# Exercise objective
Each entry in the material below should be copied without any alteration.

=====

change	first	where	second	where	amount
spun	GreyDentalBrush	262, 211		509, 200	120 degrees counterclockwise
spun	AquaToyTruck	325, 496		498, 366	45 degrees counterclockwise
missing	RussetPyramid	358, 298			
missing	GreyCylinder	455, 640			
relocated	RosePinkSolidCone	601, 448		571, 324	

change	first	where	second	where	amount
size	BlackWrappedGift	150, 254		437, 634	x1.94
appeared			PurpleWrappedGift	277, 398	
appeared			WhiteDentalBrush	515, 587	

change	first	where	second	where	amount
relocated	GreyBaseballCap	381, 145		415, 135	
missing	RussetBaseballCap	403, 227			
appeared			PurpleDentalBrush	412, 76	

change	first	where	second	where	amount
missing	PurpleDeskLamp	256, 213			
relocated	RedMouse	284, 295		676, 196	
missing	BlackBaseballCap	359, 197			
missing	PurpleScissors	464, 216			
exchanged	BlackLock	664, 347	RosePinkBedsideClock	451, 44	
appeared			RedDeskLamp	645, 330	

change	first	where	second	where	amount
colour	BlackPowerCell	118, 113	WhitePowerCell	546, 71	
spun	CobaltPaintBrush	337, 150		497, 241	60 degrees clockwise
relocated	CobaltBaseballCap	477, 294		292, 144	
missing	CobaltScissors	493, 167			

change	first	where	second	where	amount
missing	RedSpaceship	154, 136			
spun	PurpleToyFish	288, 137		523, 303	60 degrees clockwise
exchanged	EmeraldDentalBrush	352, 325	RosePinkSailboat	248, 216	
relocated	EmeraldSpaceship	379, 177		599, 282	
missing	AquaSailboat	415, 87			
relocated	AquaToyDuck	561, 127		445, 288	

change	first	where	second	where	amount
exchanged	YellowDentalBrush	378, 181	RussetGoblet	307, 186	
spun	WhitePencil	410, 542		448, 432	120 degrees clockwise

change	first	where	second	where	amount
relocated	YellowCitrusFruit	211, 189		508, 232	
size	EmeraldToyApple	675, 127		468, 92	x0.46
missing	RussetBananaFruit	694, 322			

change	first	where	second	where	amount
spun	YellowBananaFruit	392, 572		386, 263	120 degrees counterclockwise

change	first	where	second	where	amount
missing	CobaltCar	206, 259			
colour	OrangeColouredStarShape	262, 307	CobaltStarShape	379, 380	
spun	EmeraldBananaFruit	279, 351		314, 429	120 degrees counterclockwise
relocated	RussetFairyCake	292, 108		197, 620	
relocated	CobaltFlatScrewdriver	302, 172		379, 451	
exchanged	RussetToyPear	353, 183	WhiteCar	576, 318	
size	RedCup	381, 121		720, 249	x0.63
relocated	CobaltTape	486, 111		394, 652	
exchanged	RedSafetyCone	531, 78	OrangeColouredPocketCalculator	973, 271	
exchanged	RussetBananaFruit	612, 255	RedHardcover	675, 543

=====

# Solution to this exercise
change	first	where	second	where	amount
spun	GreyDentalBrush	262, 211		509, 200	120 degrees counterclockwise
spun	AquaToyTruck	325, 496		498, 366	45 degrees counterclockwise
missing	RussetPyramid	358, 298			
missing	GreyCylinder	455, 640			
relocated	RosePinkSolidCone	601, 448		571, 324	

change	first	where	second	where	amount
size	BlackWrappedGift	150, 254		437, 634	x1.94
appeared			PurpleWrappedGift	277, 398	
appeared			WhiteDentalBrush	515, 587	

change	first	where	second	where	amount
relocated	GreyBaseballCap	381, 145		415, 135	
missing	RussetBaseballCap	403, 227			
appeared			PurpleDentalBrush	412, 76	

change	first	where	second	where	amount
missing	PurpleDeskLamp	256, 213			
relocated	RedMouse	284, 295		676, 196	
missing	BlackBaseballCap	359, 197			
missing	PurpleScissors	464, 216			
exchanged	BlackLock	664, 347	RosePinkBedsideClock	451, 44	
appeared			RedDeskLamp	645, 330	

change	first	where	second	where	amount
colour	BlackPowerCell	118, 113	WhitePowerCell	546, 71	
spun	CobaltPaintBrush	337, 150		497, 241	60 degrees clockwise
relocated	CobaltBaseballCap	477, 294		292, 144	
missing	CobaltScissors	493, 167			

change	first	where	second	where	amount
missing	RedSpaceship	154, 136			
spun	PurpleToyFish	288, 137		523, 303	60 degrees clockwise
exchanged	EmeraldDentalBrush	352, 325	RosePinkSailboat	248, 216	
relocated	EmeraldSpaceship	379, 177		599, 282	
missing	AquaSailboat	415, 87			
relocated	AquaToyDuck	561, 127		445, 288	

change	first	where	second	where	amount
exchanged	YellowDentalBrush	378, 181	RussetGoblet	307, 186	
spun	WhitePencil	410, 542		448, 432	120 degrees clockwise

change	first	where	second	where	amount
relocated	YellowCitrusFruit	211, 189		508, 232	
size	EmeraldToyApple	675, 127		468, 92	x0.46
missing	RussetBananaFruit	694, 322			

change	first	where	second	where	amount
spun	YellowBananaFruit	392, 572		386, 263	120 degrees counterclockwise

change	first	where	second	where	amount
missing	CobaltCar	206, 259			
colour	OrangeColouredStarShape	262, 307	CobaltStarShape	379, 380	
spun	EmeraldBananaFruit	279, 351		314, 429	120 degrees counterclockwise
relocated	RussetFairyCake	292, 108		197, 620	
relocated	CobaltFlatScrewdriver	302, 172		379, 451	
exchanged	RussetToyPear	353, 183	WhiteCar	576, 318	
size	RedCup	381, 121		720, 249	x0.63
relocated	CobaltTape	486, 111		394, 652	
exchanged	RedSafetyCone	531, 78	OrangeColouredPocketCalculator	973, 271	
exchanged	RussetBananaFruit	612, 255	RedHardcover	675, 543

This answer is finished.